[Before-and-after scene images]

[Start of Attachment]

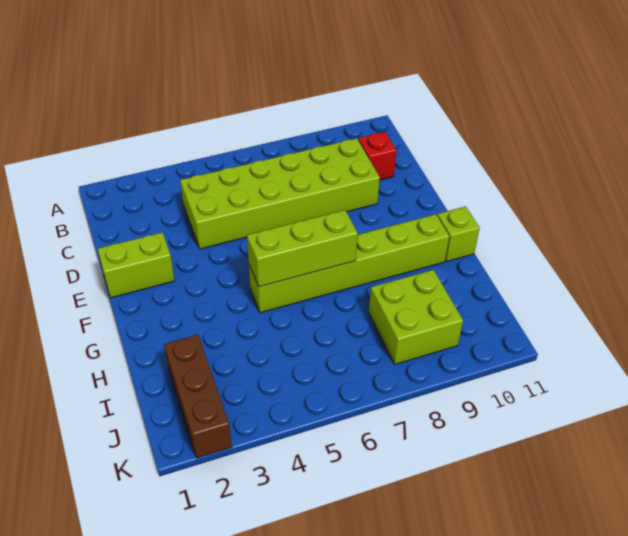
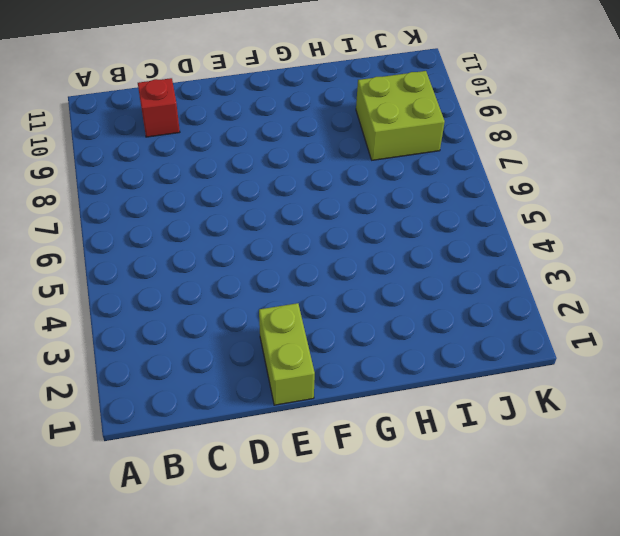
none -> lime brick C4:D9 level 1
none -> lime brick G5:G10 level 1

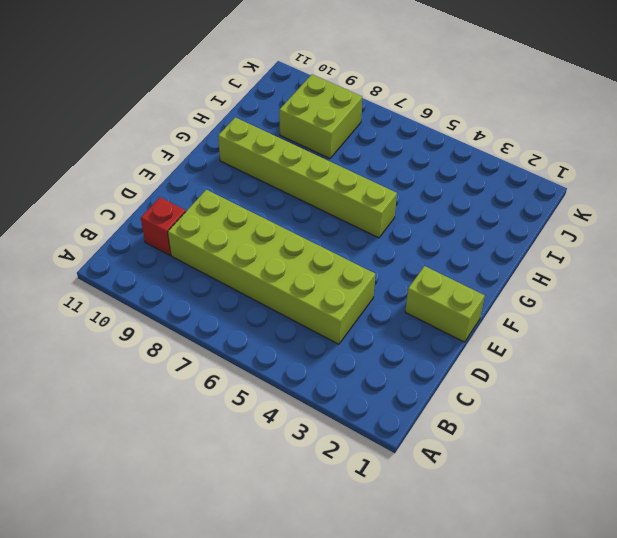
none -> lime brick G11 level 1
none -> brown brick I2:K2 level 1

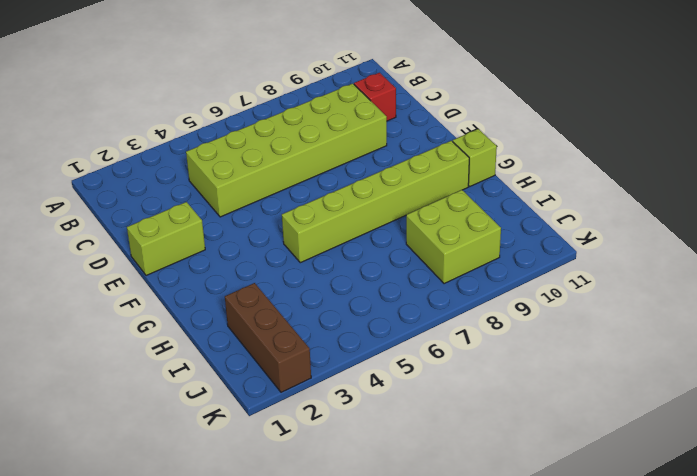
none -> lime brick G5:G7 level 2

[End of Attachment]

TO DO
Exact copy, pictures excluded: print only the lines from the line containing "none -> lime brick G11 level 1" through the end of the records.

SOLUTION TO THE EXERCISE
none -> lime brick G11 level 1
none -> brown brick I2:K2 level 1

none -> lime brick G5:G7 level 2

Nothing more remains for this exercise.